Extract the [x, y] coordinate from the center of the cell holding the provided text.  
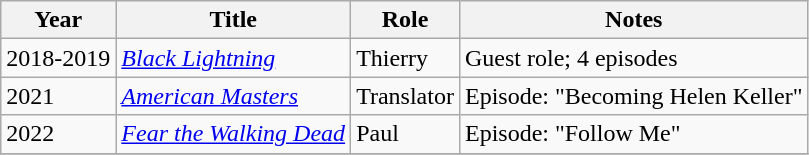
2022 [58, 134]
Year [58, 20]
Translator [406, 96]
Thierry [406, 58]
Paul [406, 134]
2018-2019 [58, 58]
2021 [58, 96]
Role [406, 20]
Black Lightning [234, 58]
Fear the Walking Dead [234, 134]
American Masters [234, 96]
Title [234, 20]
Episode: "Follow Me" [634, 134]
Notes [634, 20]
Episode: "Becoming Helen Keller" [634, 96]
Guest role; 4 episodes [634, 58]
Capture the cell that displays the provided text and extract its [X, Y] central coordinate. 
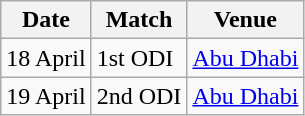
2nd ODI [139, 96]
Match [139, 20]
18 April [46, 58]
19 April [46, 96]
Date [46, 20]
Venue [246, 20]
1st ODI [139, 58]
Locate the cell with the specified text and output its (X, Y) center coordinate. 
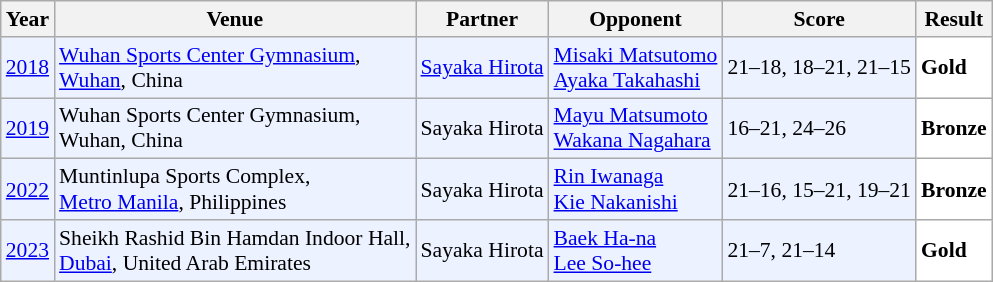
2018 (28, 68)
Muntinlupa Sports Complex,Metro Manila, Philippines (234, 190)
Partner (482, 19)
Venue (234, 19)
Sheikh Rashid Bin Hamdan Indoor Hall,Dubai, United Arab Emirates (234, 250)
2022 (28, 190)
16–21, 24–26 (819, 128)
2019 (28, 128)
21–7, 21–14 (819, 250)
Rin Iwanaga Kie Nakanishi (636, 190)
Opponent (636, 19)
21–18, 18–21, 21–15 (819, 68)
Result (954, 19)
Mayu Matsumoto Wakana Nagahara (636, 128)
Baek Ha-na Lee So-hee (636, 250)
Misaki Matsutomo Ayaka Takahashi (636, 68)
Score (819, 19)
2023 (28, 250)
Year (28, 19)
21–16, 15–21, 19–21 (819, 190)
Capture the cell that displays the provided text and extract its (x, y) central coordinate. 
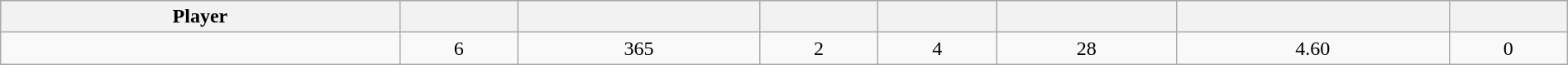
365 (638, 48)
Player (200, 17)
4 (938, 48)
6 (458, 48)
0 (1508, 48)
2 (819, 48)
28 (1087, 48)
4.60 (1313, 48)
For the text-containing cell, return its midpoint in (x, y) coordinate format. 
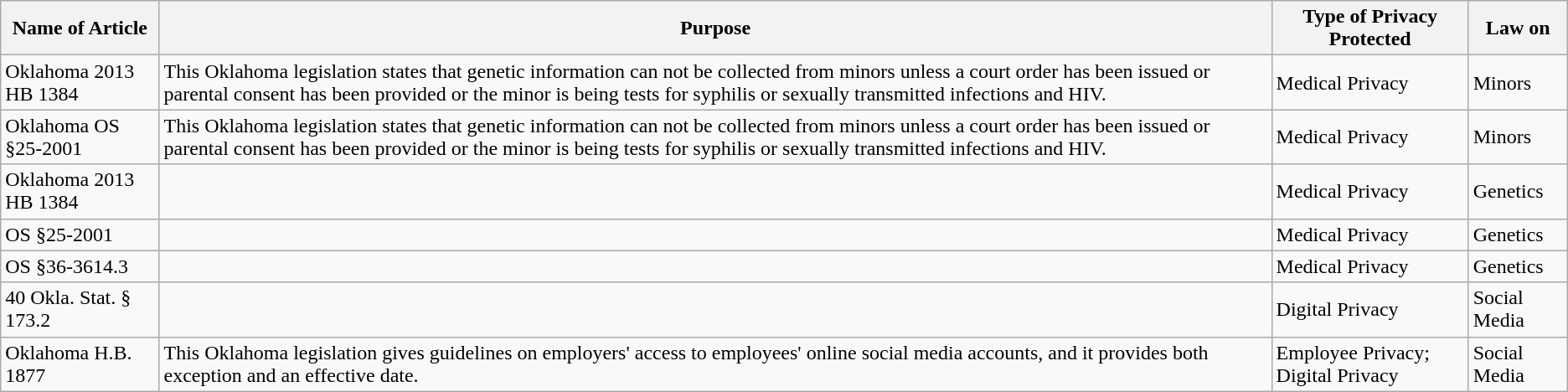
OS §25-2001 (80, 235)
Type of Privacy Protected (1370, 28)
Oklahoma H.B. 1877 (80, 364)
Name of Article (80, 28)
Digital Privacy (1370, 310)
OS §36-3614.3 (80, 266)
Law on (1518, 28)
40 Okla. Stat. § 173.2 (80, 310)
Oklahoma OS §25-2001 (80, 137)
Purpose (715, 28)
Employee Privacy; Digital Privacy (1370, 364)
Scan for the cell matching the given text and deliver its [x, y] coordinate at center. 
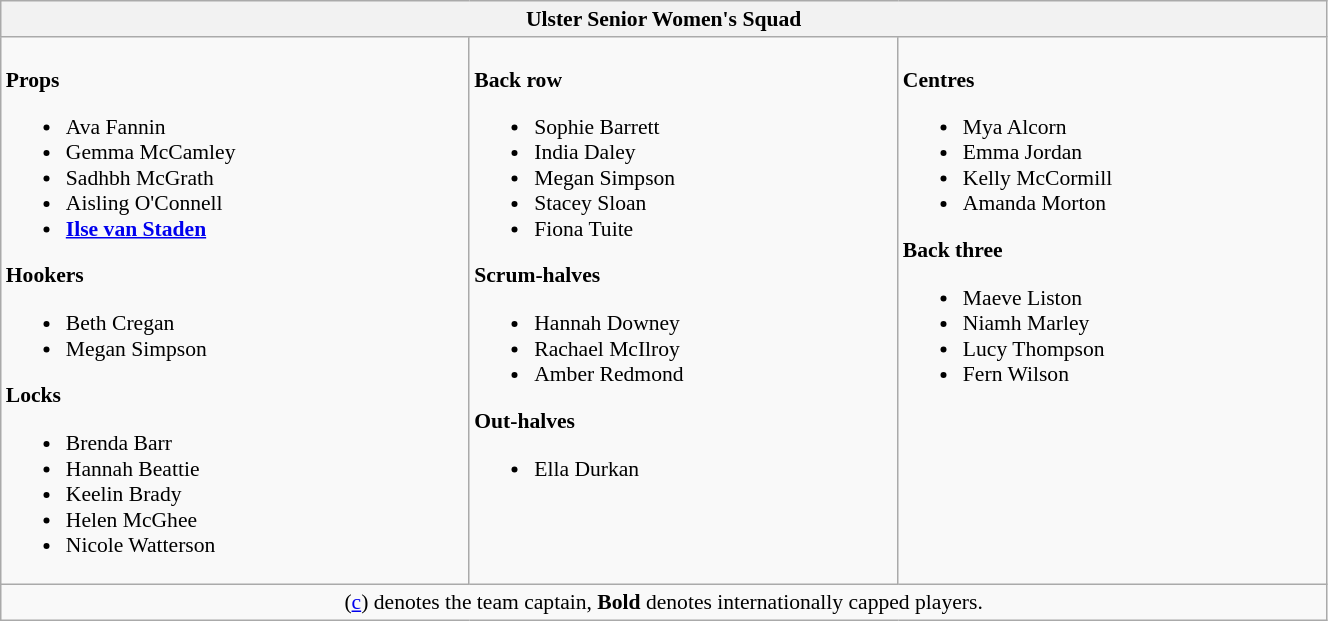
(c) denotes the team captain, Bold denotes internationally capped players. [664, 602]
Centres Mya Alcorn Emma Jordan Kelly McCormill Amanda MortonBack three Maeve Liston Niamh Marley Lucy Thompson Fern Wilson [1112, 311]
Ulster Senior Women's Squad [664, 19]
Provide the [x, y] coordinate of the cell's center where the given text is located.  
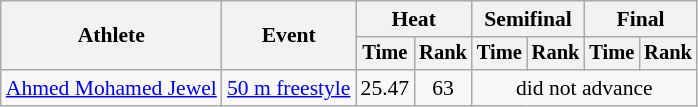
Ahmed Mohamed Jewel [112, 88]
Final [640, 19]
50 m freestyle [289, 88]
25.47 [386, 88]
Semifinal [528, 19]
Event [289, 36]
Heat [414, 19]
did not advance [584, 88]
Athlete [112, 36]
63 [443, 88]
From the cell containing the given text, extract its center point as (x, y) coordinate. 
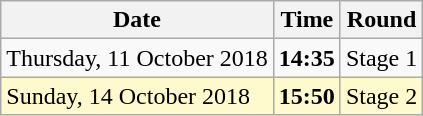
14:35 (306, 58)
15:50 (306, 96)
Thursday, 11 October 2018 (138, 58)
Stage 1 (381, 58)
Stage 2 (381, 96)
Round (381, 20)
Time (306, 20)
Date (138, 20)
Sunday, 14 October 2018 (138, 96)
Provide the (x, y) coordinate of the cell's center where the given text is located.  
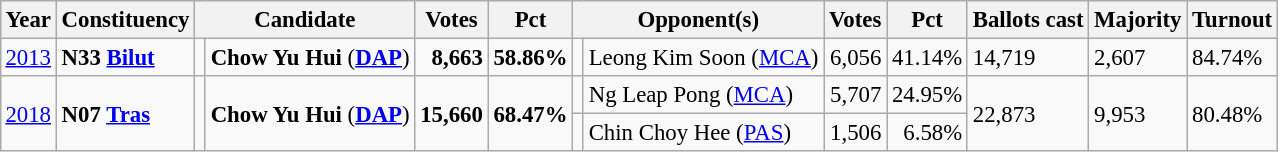
6.58% (928, 133)
8,663 (452, 57)
N33 Bilut (125, 57)
58.86% (530, 57)
Candidate (305, 20)
Ng Leap Pong (MCA) (703, 95)
2018 (28, 114)
1,506 (856, 133)
41.14% (928, 57)
2013 (28, 57)
Ballots cast (1028, 20)
80.48% (1232, 114)
2,607 (1138, 57)
N07 Tras (125, 114)
Majority (1138, 20)
Constituency (125, 20)
Leong Kim Soon (MCA) (703, 57)
Chin Choy Hee (PAS) (703, 133)
14,719 (1028, 57)
6,056 (856, 57)
Opponent(s) (698, 20)
15,660 (452, 114)
22,873 (1028, 114)
Year (28, 20)
24.95% (928, 95)
68.47% (530, 114)
9,953 (1138, 114)
Turnout (1232, 20)
84.74% (1232, 57)
5,707 (856, 95)
Search for the cell housing the specified text and yield its [x, y] center coordinate. 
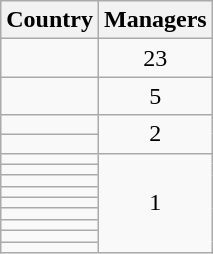
5 [155, 96]
Managers [155, 20]
1 [155, 203]
23 [155, 58]
Country [50, 20]
2 [155, 134]
For the text-containing cell, return its midpoint in (x, y) coordinate format. 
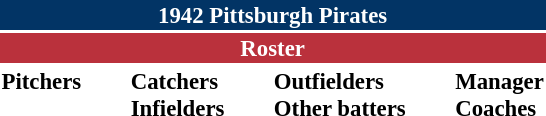
1942 Pittsburgh Pirates (272, 15)
Roster (272, 48)
Return the (x, y) coordinate for the center point of the cell that contains the specified text.  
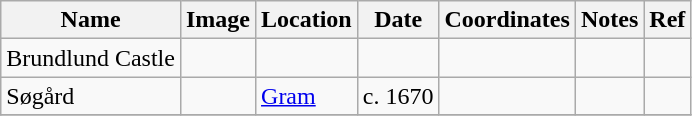
Image (218, 20)
Søgård (91, 96)
Gram (307, 96)
Notes (609, 20)
Coordinates (507, 20)
Location (307, 20)
Ref (668, 20)
c. 1670 (398, 96)
Date (398, 20)
Name (91, 20)
Brundlund Castle (91, 58)
Pinpoint the cell where the given text exists, returning its (X, Y) midpoint coordinate. 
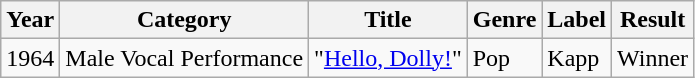
Category (184, 20)
Male Vocal Performance (184, 58)
Genre (504, 20)
1964 (30, 58)
Kapp (577, 58)
Winner (653, 58)
Pop (504, 58)
Year (30, 20)
Title (388, 20)
Label (577, 20)
Result (653, 20)
"Hello, Dolly!" (388, 58)
Search for the cell housing the specified text and yield its (x, y) center coordinate. 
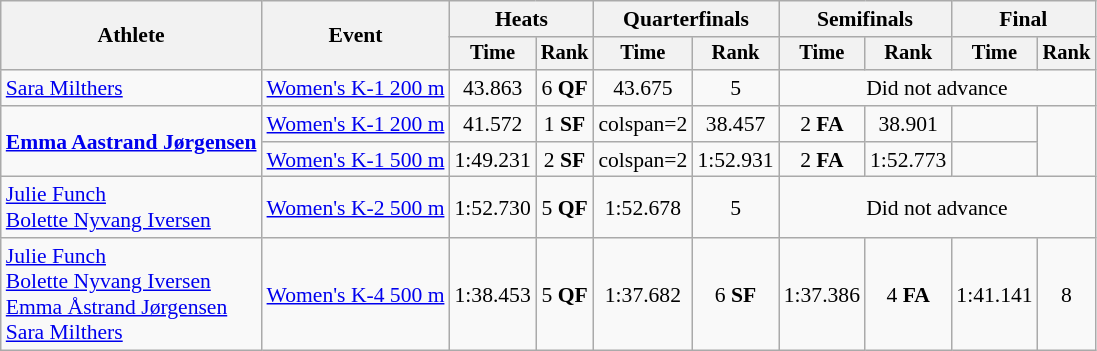
38.901 (908, 124)
43.675 (642, 88)
Quarterfinals (686, 19)
1:49.231 (492, 160)
8 (1067, 294)
1:52.773 (908, 160)
2 SF (565, 160)
Semifinals (866, 19)
1:38.453 (492, 294)
6 SF (735, 294)
Women's K-4 500 m (356, 294)
Women's K-2 500 m (356, 208)
41.572 (492, 124)
4 FA (908, 294)
1:52.931 (735, 160)
43.863 (492, 88)
1:37.682 (642, 294)
Final (1023, 19)
Heats (521, 19)
6 QF (565, 88)
Event (356, 36)
Emma Aastrand Jørgensen (132, 142)
Julie FunchBolette Nyvang IversenEmma Åstrand JørgensenSara Milthers (132, 294)
1:52.730 (492, 208)
Julie FunchBolette Nyvang Iversen (132, 208)
Athlete (132, 36)
1:41.141 (994, 294)
38.457 (735, 124)
1 SF (565, 124)
Women's K-1 500 m (356, 160)
1:52.678 (642, 208)
1:37.386 (822, 294)
Sara Milthers (132, 88)
For the text-containing cell, return its midpoint in (X, Y) coordinate format. 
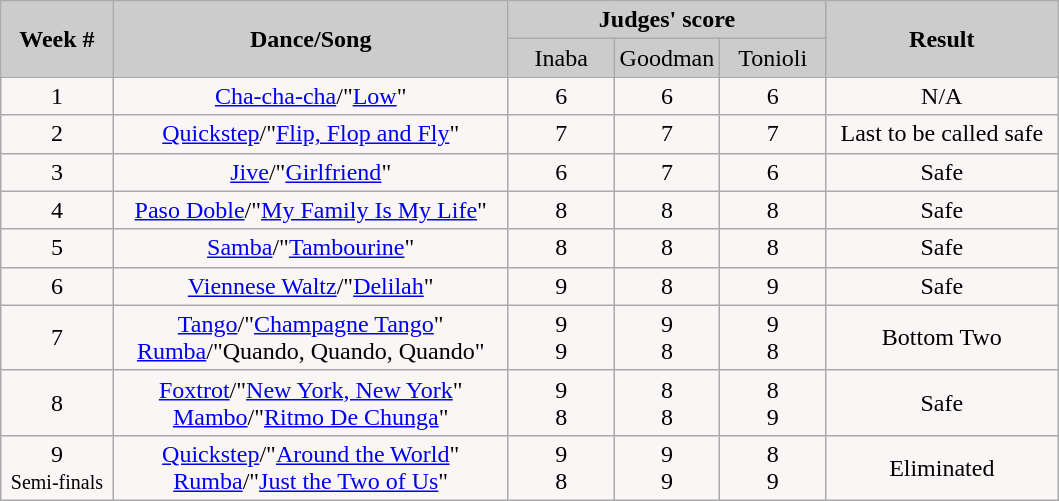
1 (57, 96)
Dance/Song (310, 39)
N/A (942, 96)
Goodman (667, 58)
Last to be called safe (942, 134)
Bottom Two (942, 338)
Foxtrot/"New York, New York"Mambo/"Ritmo De Chunga" (310, 402)
Cha-cha-cha/"Low" (310, 96)
Judges' score (666, 20)
Tonioli (773, 58)
5 (57, 248)
4 (57, 210)
Jive/"Girlfriend" (310, 172)
Viennese Waltz/"Delilah" (310, 286)
2 (57, 134)
Inaba (561, 58)
Quickstep/"Flip, Flop and Fly" (310, 134)
Quickstep/"Around the World"Rumba/"Just the Two of Us" (310, 468)
Samba/"Tambourine" (310, 248)
9Semi-finals (57, 468)
Result (942, 39)
Tango/"Champagne Tango"Rumba/"Quando, Quando, Quando" (310, 338)
Paso Doble/"My Family Is My Life" (310, 210)
88 (667, 402)
Eliminated (942, 468)
Week # (57, 39)
3 (57, 172)
Return (X, Y) of the center of cell containing provided text 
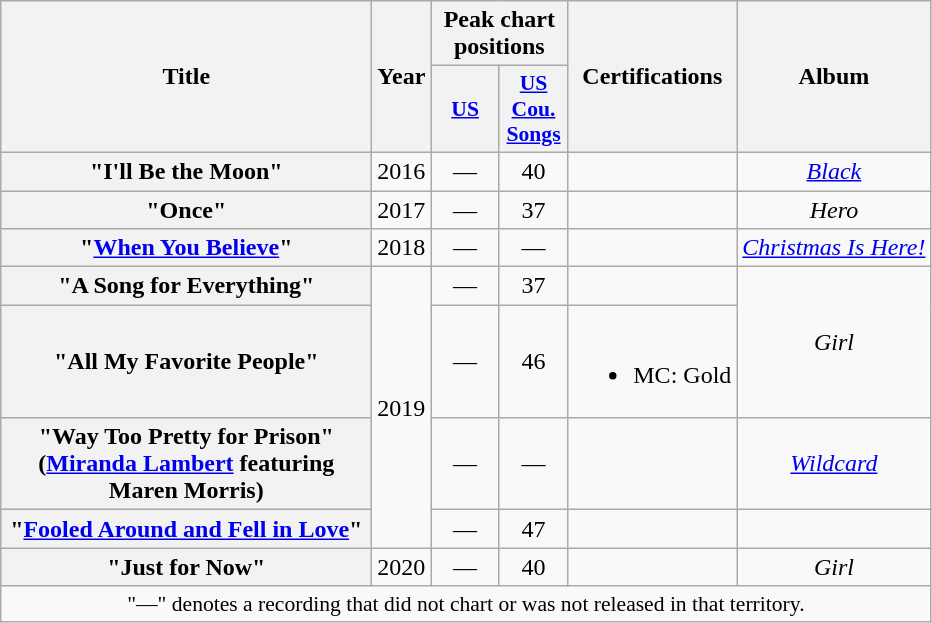
46 (533, 362)
"A Song for Everything" (186, 286)
MC: Gold (652, 362)
"—" denotes a recording that did not chart or was not released in that territory. (466, 604)
Hero (834, 209)
"All My Favorite People" (186, 362)
2020 (402, 567)
2018 (402, 248)
2019 (402, 408)
Black (834, 171)
USCou.Songs (533, 110)
Peak chartpositions (500, 34)
"Fooled Around and Fell in Love" (186, 529)
2017 (402, 209)
"I'll Be the Moon" (186, 171)
2016 (402, 171)
Certifications (652, 77)
"Way Too Pretty for Prison"(Miranda Lambert featuring Maren Morris) (186, 464)
"Just for Now" (186, 567)
Title (186, 77)
47 (533, 529)
"Once" (186, 209)
Wildcard (834, 464)
"When You Believe" (186, 248)
Christmas Is Here! (834, 248)
Album (834, 77)
Year (402, 77)
US (465, 110)
Output the [x, y] coordinate of the center of the cell containing the given text.  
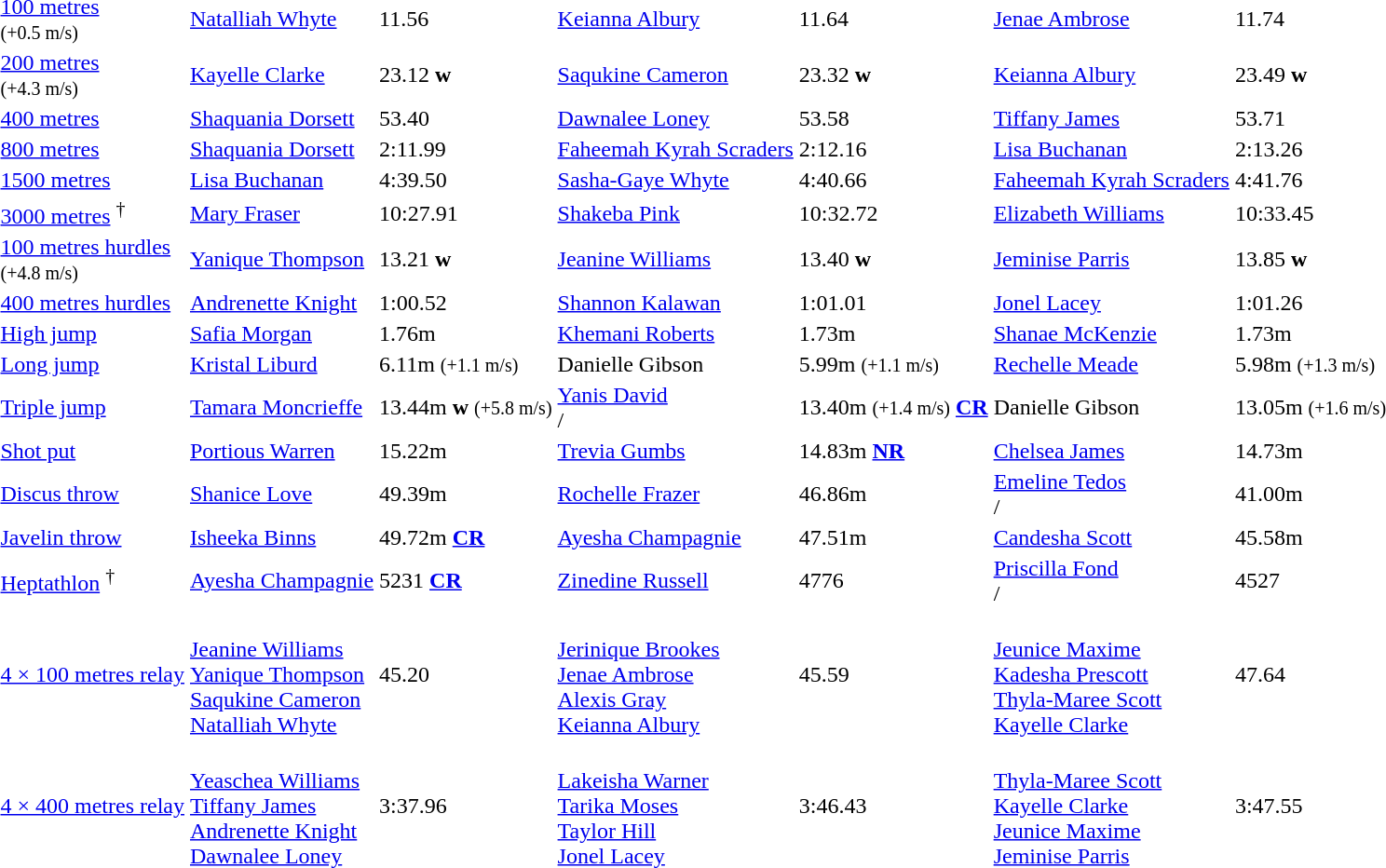
Portious Warren [281, 451]
Jeunice MaximeKadesha PrescottThyla-Maree ScottKayelle Clarke [1111, 674]
1.73m [893, 333]
Mary Fraser [281, 213]
4:39.50 [466, 180]
Jeanine Williams [675, 259]
47.51m [893, 537]
Tiffany James [1111, 118]
Zinedine Russell [675, 581]
10:27.91 [466, 213]
45.59 [893, 674]
Isheeka Binns [281, 537]
Khemani Roberts [675, 333]
Shannon Kalawan [675, 303]
Saqukine Cameron [675, 75]
Jeanine WilliamsYanique ThompsonSaqukine CameronNatalliah Whyte [281, 674]
13.21 w [466, 259]
Tamara Moncrieffe [281, 408]
13.40m (+1.4 m/s) CR [893, 408]
23.12 w [466, 75]
Candesha Scott [1111, 537]
Kayelle Clarke [281, 75]
1.76m [466, 333]
Shakeba Pink [675, 213]
10:32.72 [893, 213]
4:40.66 [893, 180]
Yanique Thompson [281, 259]
Safia Morgan [281, 333]
Chelsea James [1111, 451]
13.40 w [893, 259]
4776 [893, 581]
Kristal Liburd [281, 364]
Trevia Gumbs [675, 451]
46.86m [893, 494]
Jonel Lacey [1111, 303]
Jeminise Parris [1111, 259]
2:11.99 [466, 149]
Yanis David / [675, 408]
Keianna Albury [1111, 75]
Shanae McKenzie [1111, 333]
Dawnalee Loney [675, 118]
Jerinique BrookesJenae AmbroseAlexis GrayKeianna Albury [675, 674]
1:01.01 [893, 303]
5.99m (+1.1 m/s) [893, 364]
53.58 [893, 118]
45.20 [466, 674]
Rechelle Meade [1111, 364]
Emeline Tedos / [1111, 494]
Shanice Love [281, 494]
Andrenette Knight [281, 303]
6.11m (+1.1 m/s) [466, 364]
15.22m [466, 451]
Sasha-Gaye Whyte [675, 180]
14.83m NR [893, 451]
1:00.52 [466, 303]
Rochelle Frazer [675, 494]
5231 CR [466, 581]
49.39m [466, 494]
23.32 w [893, 75]
53.40 [466, 118]
13.44m w (+5.8 m/s) [466, 408]
Priscilla Fond / [1111, 581]
Elizabeth Williams [1111, 213]
49.72m CR [466, 537]
2:12.16 [893, 149]
Detect which cell encompasses the target text, then output its [X, Y] center coordinate. 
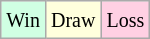
Draw [72, 20]
Loss [126, 20]
Win [24, 20]
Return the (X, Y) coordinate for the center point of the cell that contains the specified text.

:: Your instructions ::
Switch "April" to "Apr." throughout everything from the start of the items down to the line containing "Locate the cell", and give those lines again with nothing else changed and the pictures left out.

:: Answer to the task ::
Extract the [x, y] coordinate from the center of the cell holding the provided text.  
2022 [58, 134]
Year [58, 20]
Translator [406, 96]
Thierry [406, 58]
Paul [406, 134]
2018-2019 [58, 58]
2021 [58, 96]
Role [406, 20]
Black Lightning [234, 58]
Fear the Walking Dead [234, 134]
American Masters [234, 96]
Title [234, 20]
Episode: "Follow Me" [634, 134]
Notes [634, 20]
Episode: "Becoming Helen Keller" [634, 96]
Guest role; 4 episodes [634, 58]
Capture the cell that displays the provided text and extract its [X, Y] central coordinate. 
2nd ODI [139, 96]
Match [139, 20]
18 Apr. [46, 58]
19 Apr. [46, 96]
Date [46, 20]
Venue [246, 20]
1st ODI [139, 58]
Locate the cell with the specified text and output its (X, Y) center coordinate. 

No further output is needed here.